• **WORK INSTRUCTION**
Could you restate the entries below word for word and leave the images out?

───── AVAILABLE DATA ─────

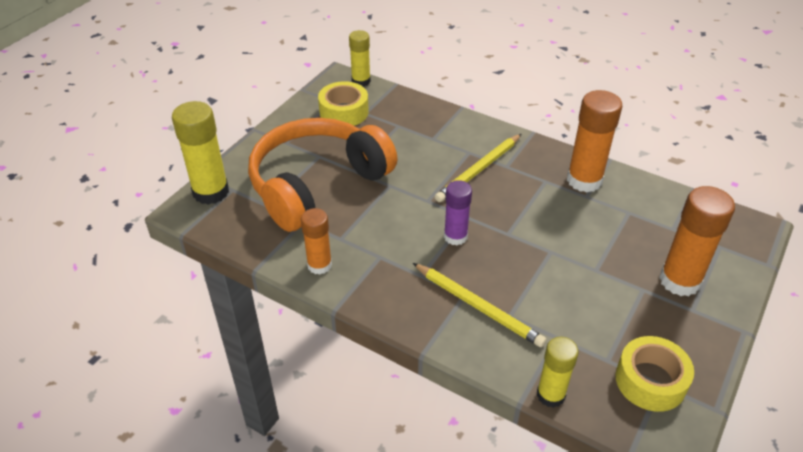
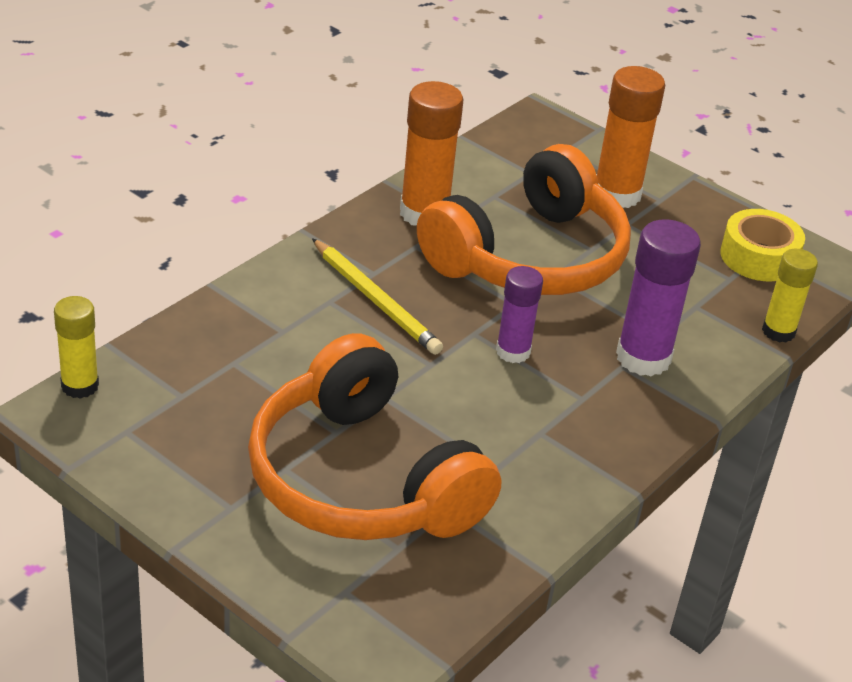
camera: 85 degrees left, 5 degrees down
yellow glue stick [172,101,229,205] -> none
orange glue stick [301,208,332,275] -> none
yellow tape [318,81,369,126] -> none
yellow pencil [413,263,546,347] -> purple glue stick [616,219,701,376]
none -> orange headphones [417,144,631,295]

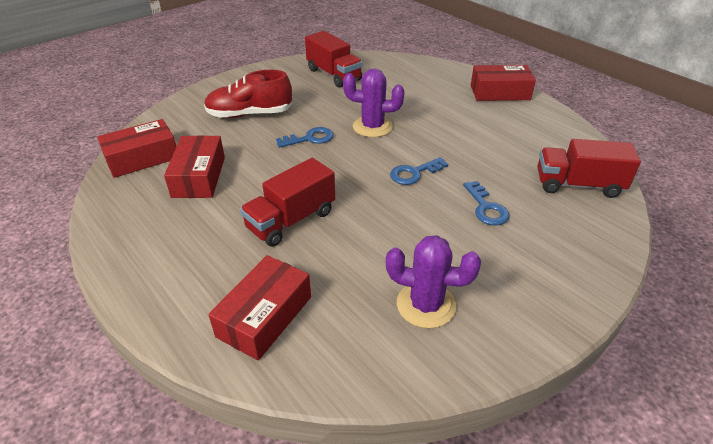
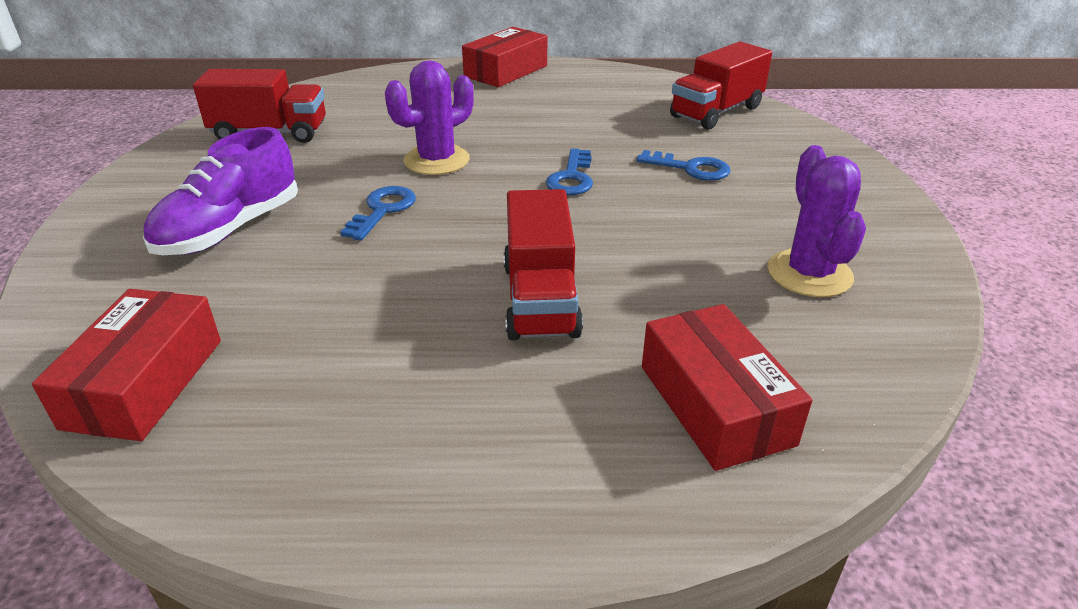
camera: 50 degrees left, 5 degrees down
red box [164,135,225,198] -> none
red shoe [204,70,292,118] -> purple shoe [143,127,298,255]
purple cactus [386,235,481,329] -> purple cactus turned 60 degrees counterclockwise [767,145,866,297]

─────

• **COMPLETED EXERCISE**
camera: 85 degrees left, 5 degrees down
yellow glue stick [172,101,229,205] -> none
orange glue stick [301,208,332,275] -> none
yellow tape [318,81,369,126] -> none
yellow pencil [413,263,546,347] -> purple glue stick [616,219,701,376]
none -> orange headphones [417,144,631,295]

camera: 50 degrees left, 5 degrees down
red box [164,135,225,198] -> none
red shoe [204,70,292,118] -> purple shoe [143,127,298,255]
purple cactus [386,235,481,329] -> purple cactus turned 60 degrees counterclockwise [767,145,866,297]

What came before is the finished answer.